(Scene comparison data)
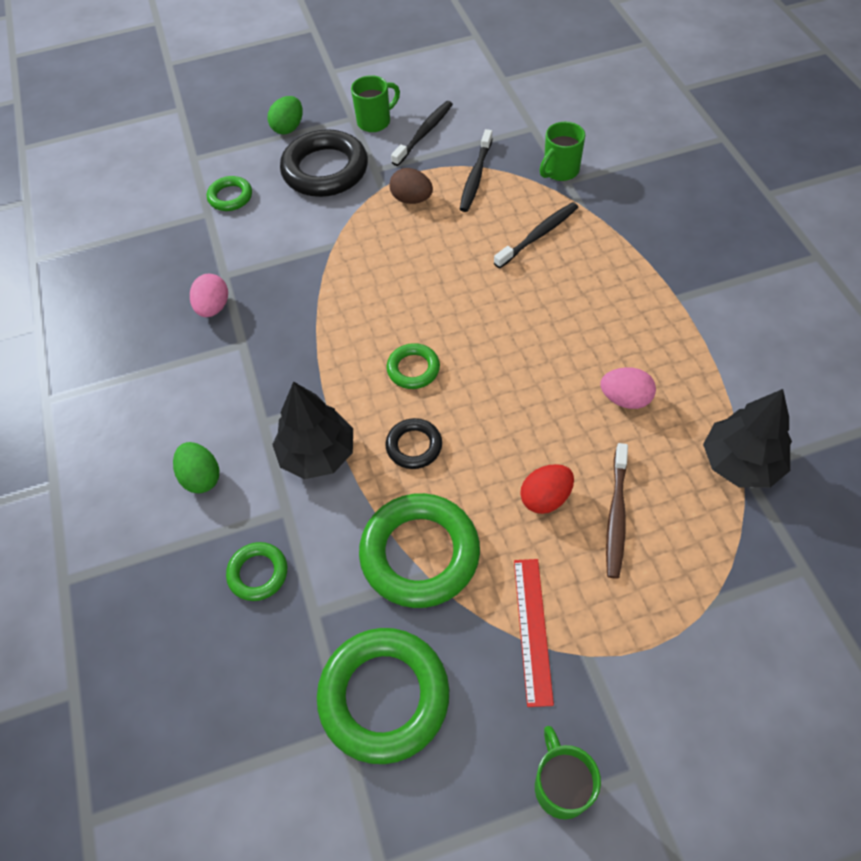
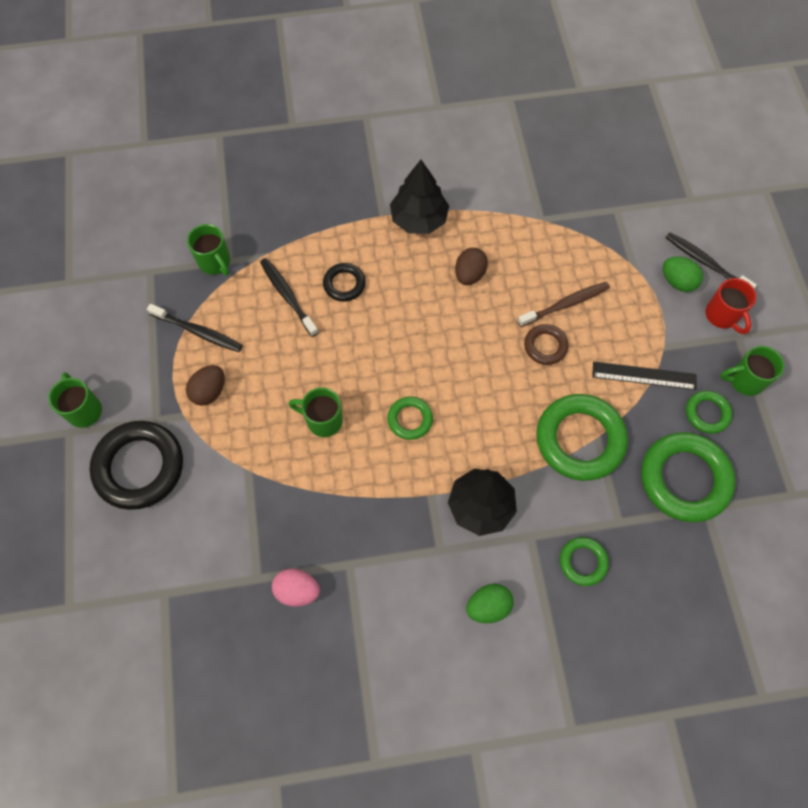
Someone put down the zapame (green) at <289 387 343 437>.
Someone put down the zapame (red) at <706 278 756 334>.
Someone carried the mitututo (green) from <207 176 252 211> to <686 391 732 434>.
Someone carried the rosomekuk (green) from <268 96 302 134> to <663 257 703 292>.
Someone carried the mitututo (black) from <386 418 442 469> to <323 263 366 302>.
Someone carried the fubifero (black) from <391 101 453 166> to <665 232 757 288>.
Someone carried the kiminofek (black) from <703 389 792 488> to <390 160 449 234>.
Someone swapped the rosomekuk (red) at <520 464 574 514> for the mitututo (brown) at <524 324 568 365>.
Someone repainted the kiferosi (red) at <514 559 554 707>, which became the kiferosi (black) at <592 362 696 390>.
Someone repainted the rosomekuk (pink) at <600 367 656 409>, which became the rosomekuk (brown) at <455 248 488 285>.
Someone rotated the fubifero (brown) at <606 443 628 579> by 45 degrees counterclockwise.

Exercise requirements:
Begin with the line that contains "Someone carried the mitututo (green)" and end with the last line of the records; set down every line in that span exactly, and nothing else.

Answer section:
Someone carried the mitututo (green) from <207 176 252 211> to <686 391 732 434>.
Someone carried the rosomekuk (green) from <268 96 302 134> to <663 257 703 292>.
Someone carried the mitututo (black) from <386 418 442 469> to <323 263 366 302>.
Someone carried the fubifero (black) from <391 101 453 166> to <665 232 757 288>.
Someone carried the kiminofek (black) from <703 389 792 488> to <390 160 449 234>.
Someone swapped the rosomekuk (red) at <520 464 574 514> for the mitututo (brown) at <524 324 568 365>.
Someone repainted the kiferosi (red) at <514 559 554 707>, which became the kiferosi (black) at <592 362 696 390>.
Someone repainted the rosomekuk (pink) at <600 367 656 409>, which became the rosomekuk (brown) at <455 248 488 285>.
Someone rotated the fubifero (brown) at <606 443 628 579> by 45 degrees counterclockwise.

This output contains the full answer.